What you need to do:
Your job is to give again, exactly and with no additions, the lines in the records below from the one with "BAT101: 9V (plus" through the one with "R115: 3.3k (IC104/in-, IC104/out)", both included. Omit the pictures.

[Source data]
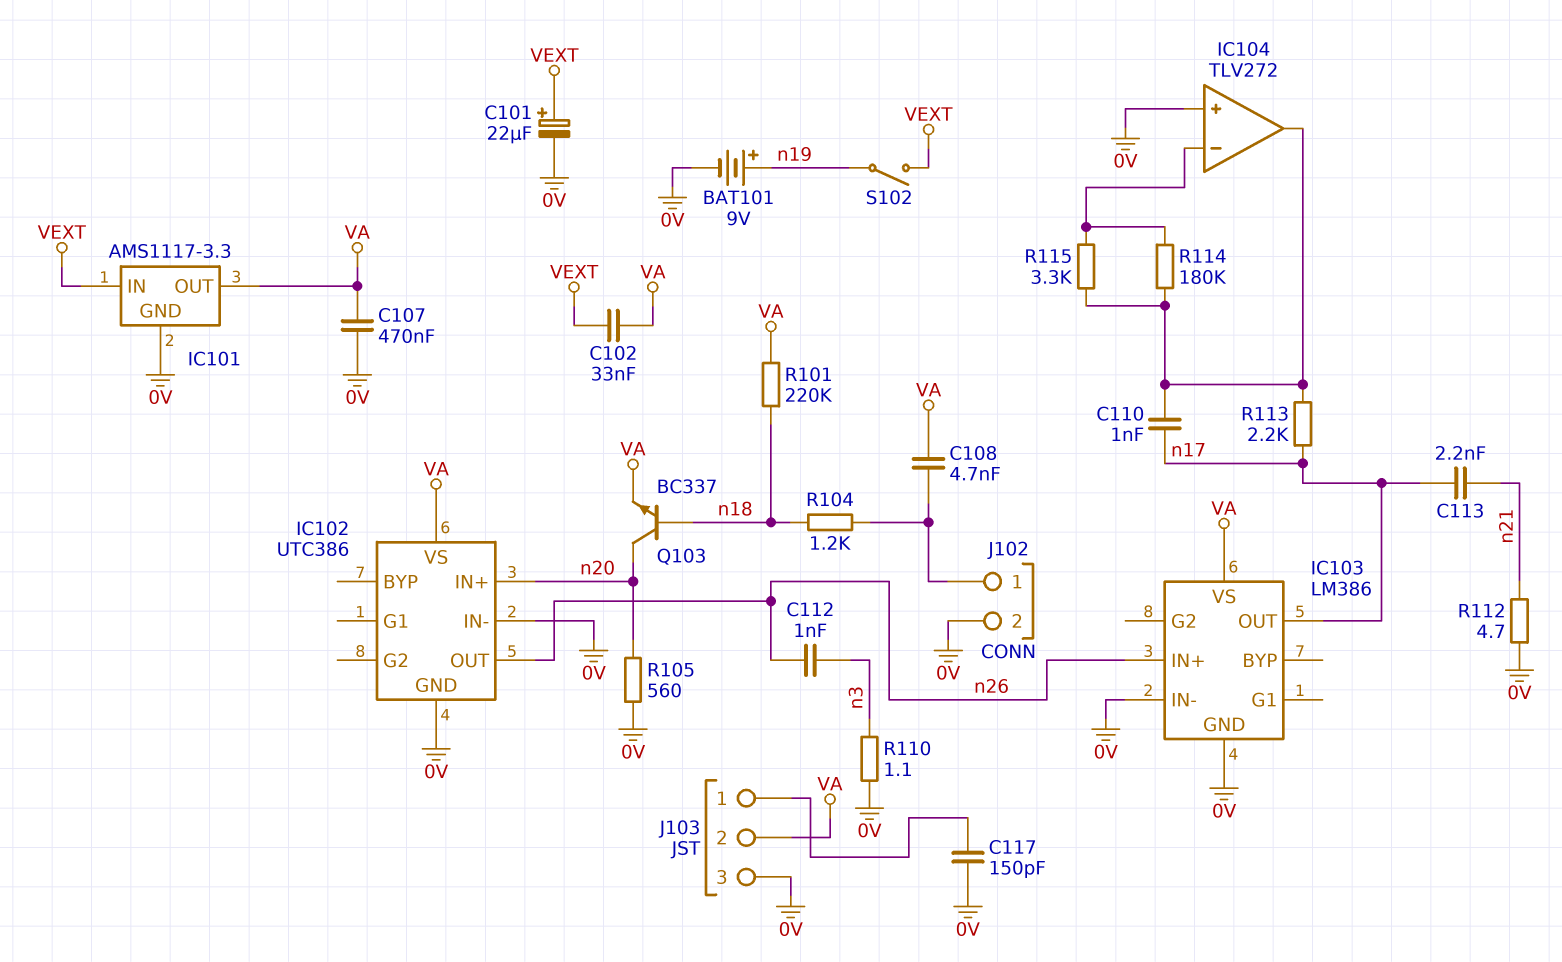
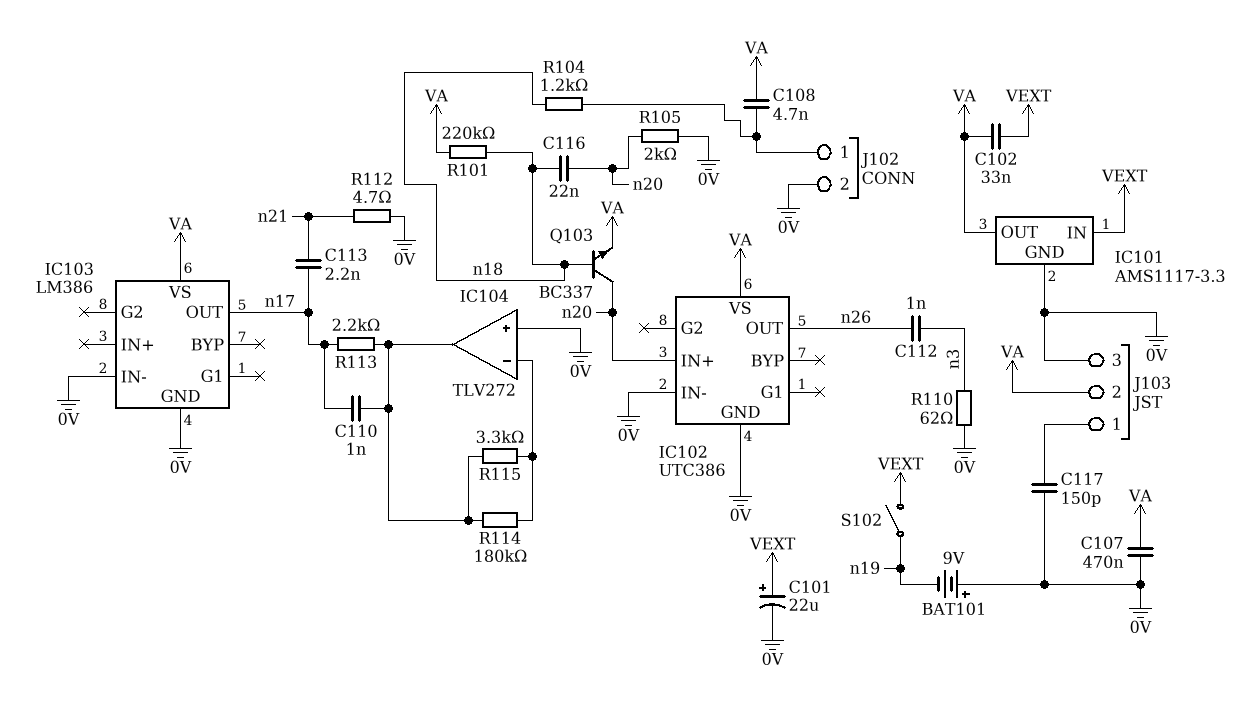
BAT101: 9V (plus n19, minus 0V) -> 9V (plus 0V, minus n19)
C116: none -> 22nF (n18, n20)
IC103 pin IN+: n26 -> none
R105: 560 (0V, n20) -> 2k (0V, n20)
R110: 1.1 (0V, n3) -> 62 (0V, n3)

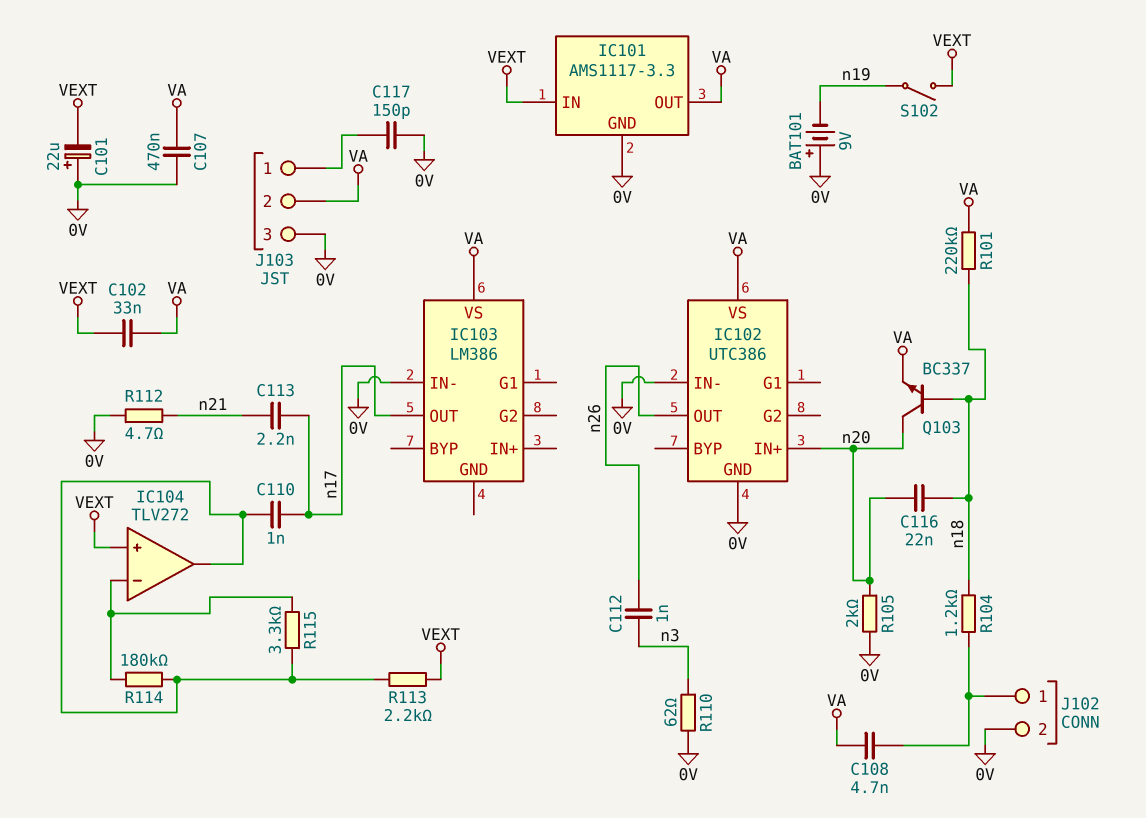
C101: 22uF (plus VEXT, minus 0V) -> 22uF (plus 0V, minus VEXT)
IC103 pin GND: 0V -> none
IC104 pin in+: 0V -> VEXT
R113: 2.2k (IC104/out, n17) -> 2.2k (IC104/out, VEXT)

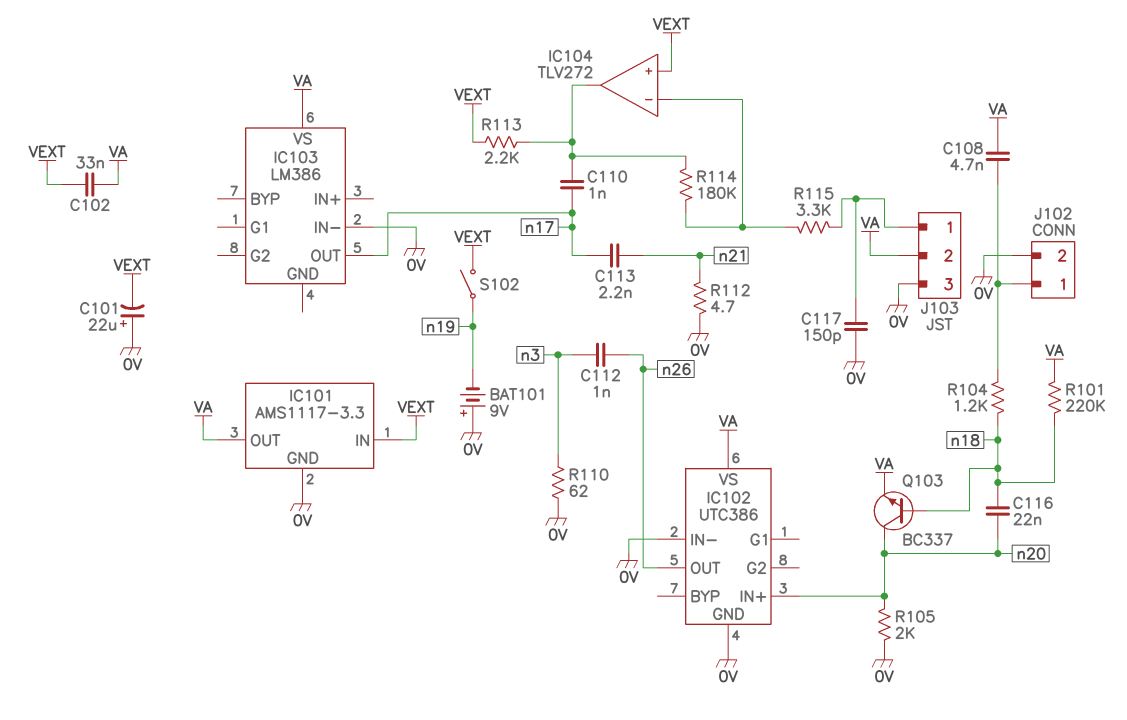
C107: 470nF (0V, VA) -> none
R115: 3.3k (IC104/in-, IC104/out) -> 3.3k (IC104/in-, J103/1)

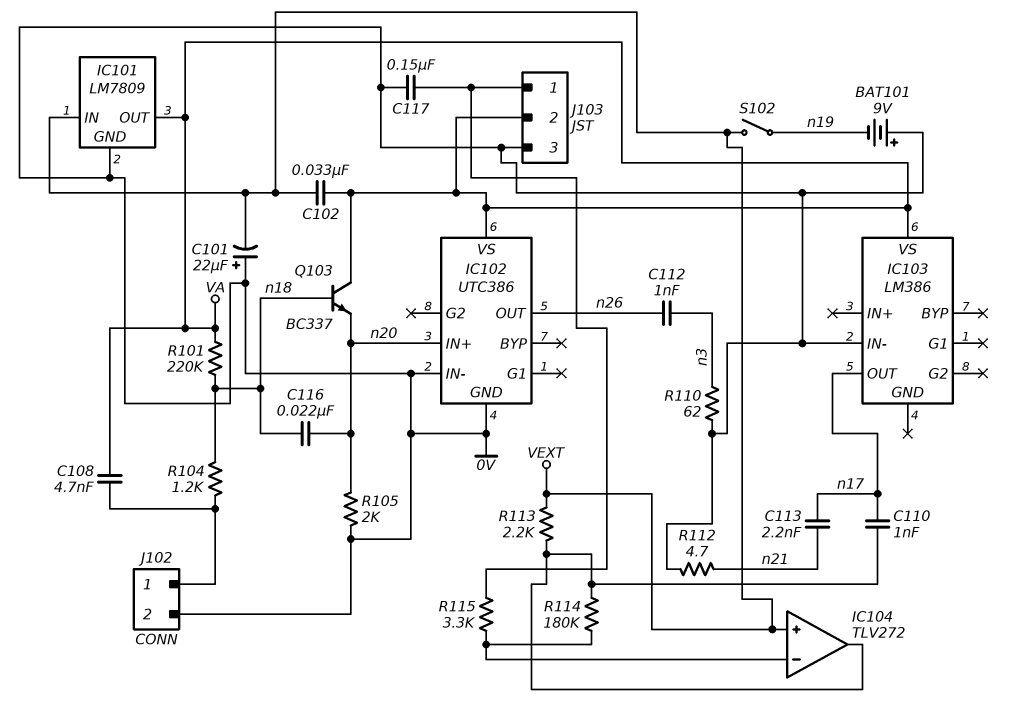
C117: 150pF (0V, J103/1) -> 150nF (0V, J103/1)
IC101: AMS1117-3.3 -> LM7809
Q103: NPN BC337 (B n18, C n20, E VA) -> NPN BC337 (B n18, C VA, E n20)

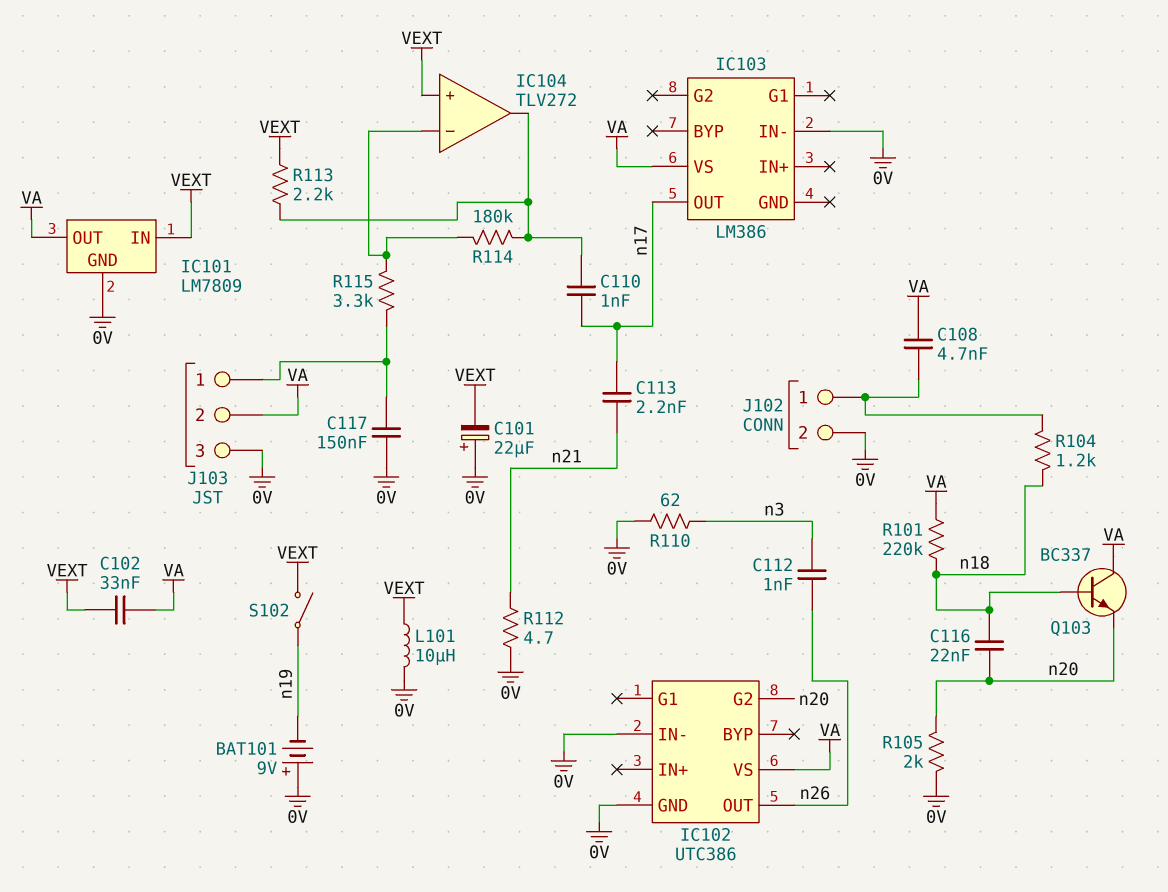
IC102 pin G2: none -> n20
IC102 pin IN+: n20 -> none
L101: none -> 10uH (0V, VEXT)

--

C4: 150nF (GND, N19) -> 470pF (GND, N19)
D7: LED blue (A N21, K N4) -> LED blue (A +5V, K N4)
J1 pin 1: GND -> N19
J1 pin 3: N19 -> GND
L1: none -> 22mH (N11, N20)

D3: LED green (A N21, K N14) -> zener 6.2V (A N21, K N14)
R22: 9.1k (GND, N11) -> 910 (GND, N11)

Expected answer:
BAT101: 9V (plus n19, minus 0V) -> 9V (plus 0V, minus n19)
C116: none -> 22nF (n18, n20)
IC103 pin IN+: n26 -> none
R105: 560 (0V, n20) -> 2k (0V, n20)
R110: 1.1 (0V, n3) -> 62 (0V, n3)

C101: 22uF (plus VEXT, minus 0V) -> 22uF (plus 0V, minus VEXT)
IC103 pin GND: 0V -> none
IC104 pin in+: 0V -> VEXT
R113: 2.2k (IC104/out, n17) -> 2.2k (IC104/out, VEXT)

C107: 470nF (0V, VA) -> none
R115: 3.3k (IC104/in-, IC104/out) -> 3.3k (IC104/in-, J103/1)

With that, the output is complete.